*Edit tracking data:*
============================================================

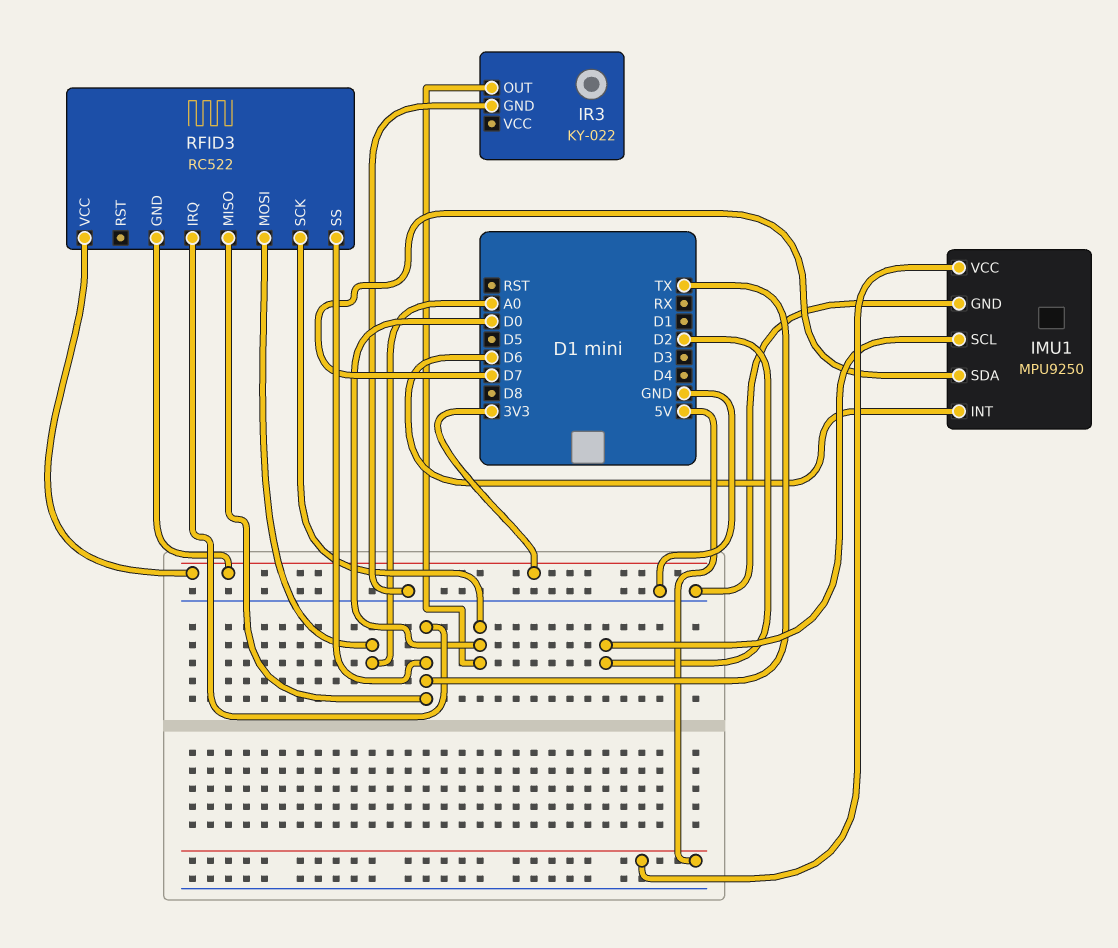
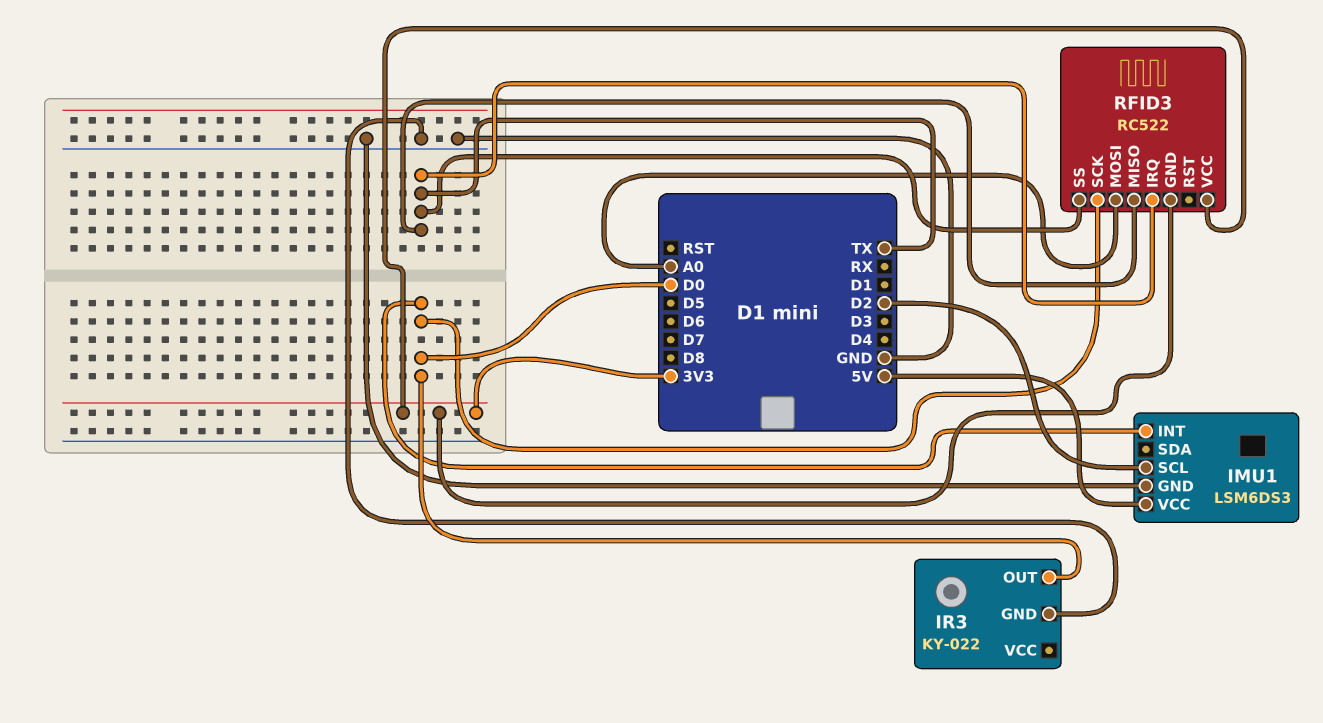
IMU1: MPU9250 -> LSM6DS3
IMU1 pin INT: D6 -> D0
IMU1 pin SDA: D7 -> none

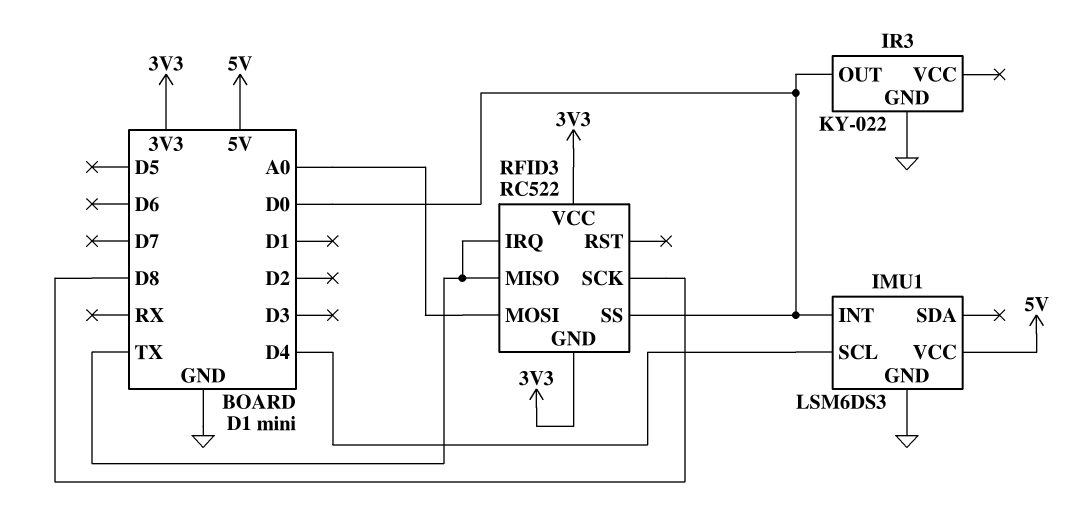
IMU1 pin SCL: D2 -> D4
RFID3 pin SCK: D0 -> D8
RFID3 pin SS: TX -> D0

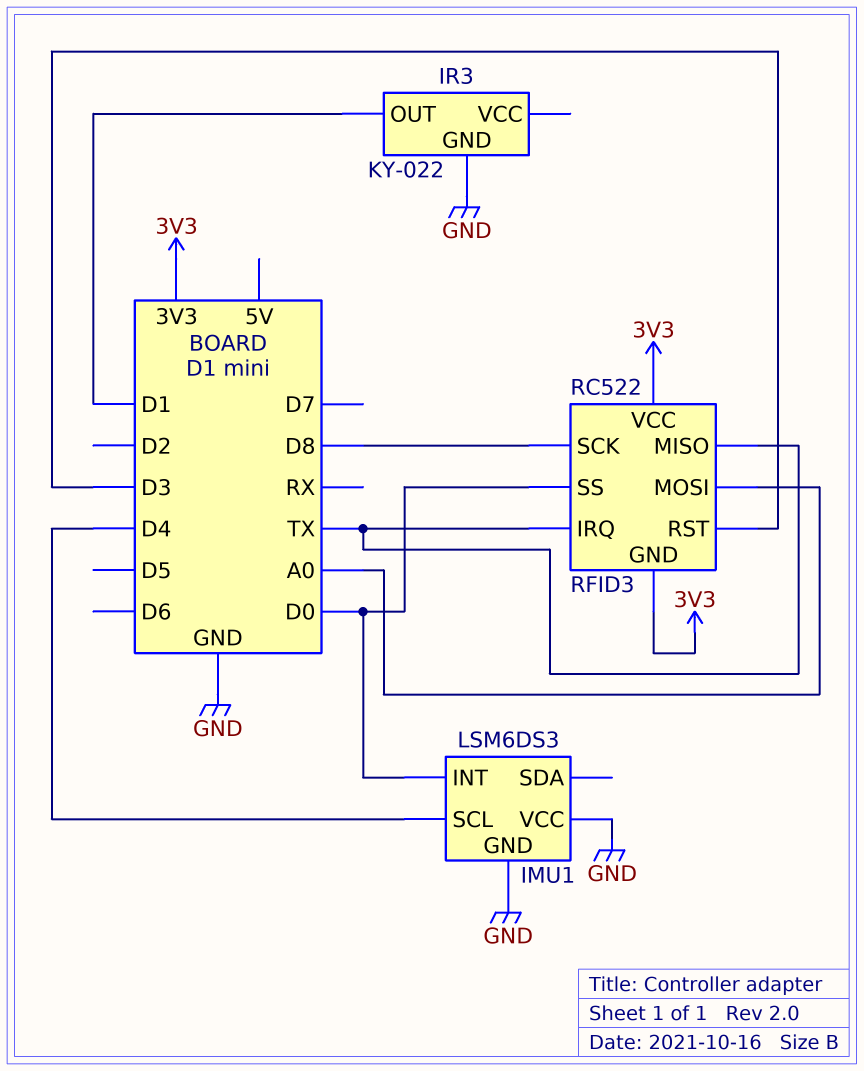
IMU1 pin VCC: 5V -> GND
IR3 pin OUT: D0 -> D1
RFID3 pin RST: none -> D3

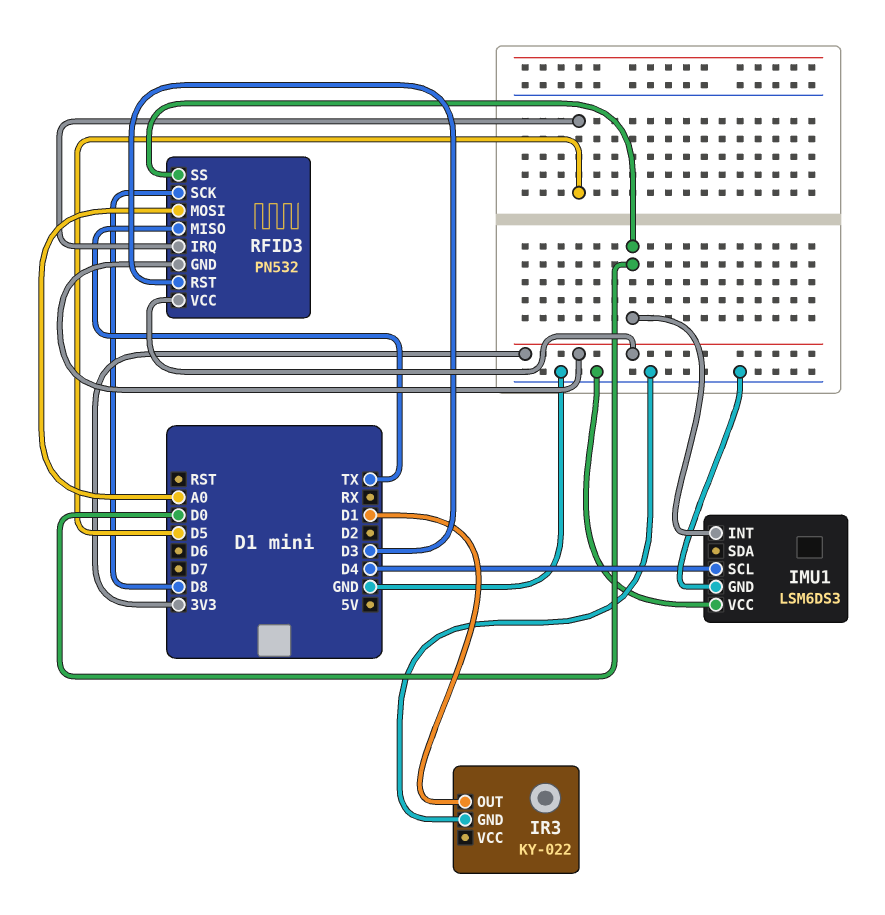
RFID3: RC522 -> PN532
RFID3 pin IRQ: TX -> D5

============================================================

*WHAT THIS TASK INVOLVES:*
Copy out each line of the data where the string "none" appears.

*RESPONSE BOX:*
IMU1 pin SDA: D7 -> none
RFID3 pin RST: none -> D3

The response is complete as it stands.